EXERCISE BRIEF:
Begin at the top of the records below and print each line exactly until the line containing "(720, 353) = (378, 395): none -> red box" has been printed; any pictures are to be left out.

Stored items from a collection
_ _ _

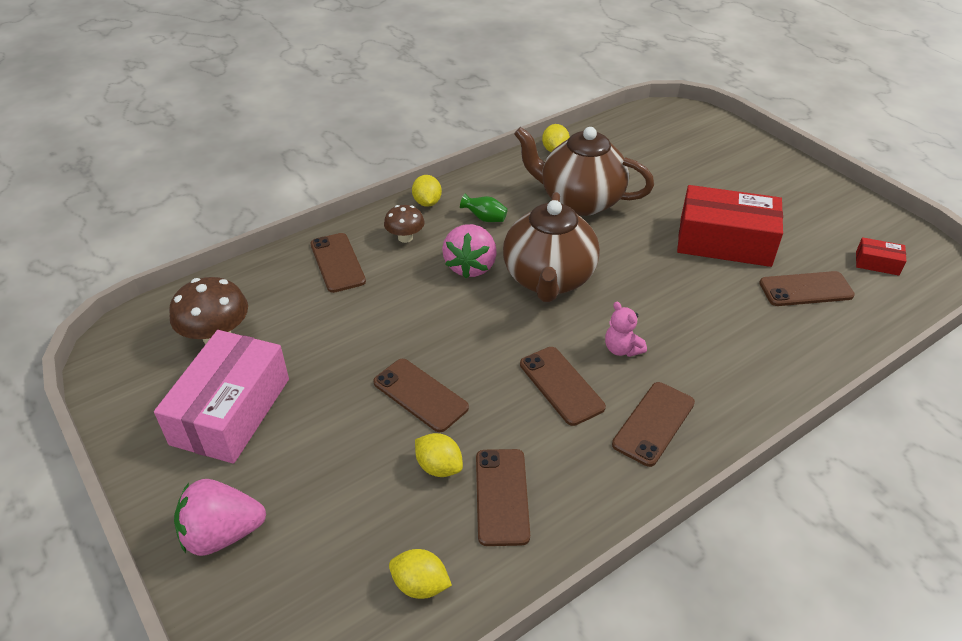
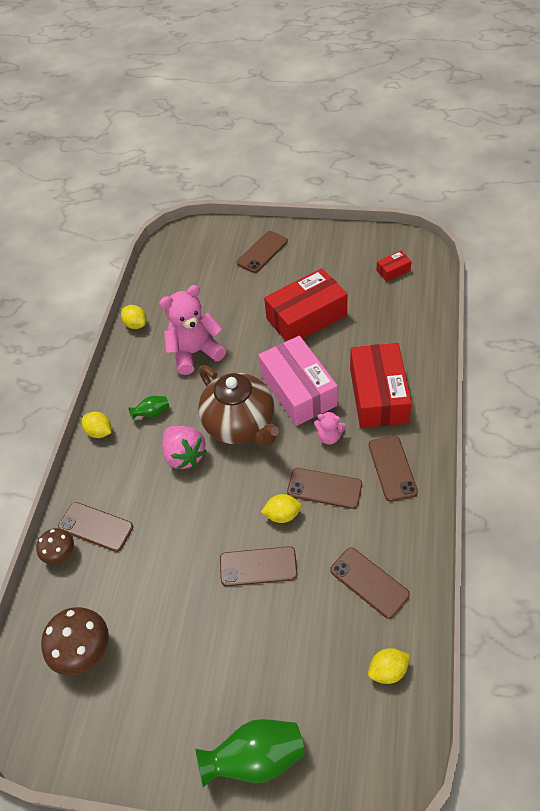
camera: 40 degrees left, 10 degrees up
(222, 534) = (256, 757): pink strawberry -> green vase
(231, 411) = (161, 686): pink box -> pink box (298, 390)
(405, 237) = (118, 470): brown mushroom -> brown mushroom (60, 553)
(439, 467) = (319, 598): yellow lemon -> yellow lemon (282, 515)
(579, 201) = (195, 352): brown teapot -> pink teddy bear
(720, 353) = (378, 395): none -> red box
(806, 289) = (377, 317): brown phone -> brown phone (262, 252)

_ _ _

TASK ANSWER:
camera: 40 degrees left, 10 degrees up
(222, 534) = (256, 757): pink strawberry -> green vase
(231, 411) = (161, 686): pink box -> pink box (298, 390)
(405, 237) = (118, 470): brown mushroom -> brown mushroom (60, 553)
(439, 467) = (319, 598): yellow lemon -> yellow lemon (282, 515)
(579, 201) = (195, 352): brown teapot -> pink teddy bear
(720, 353) = (378, 395): none -> red box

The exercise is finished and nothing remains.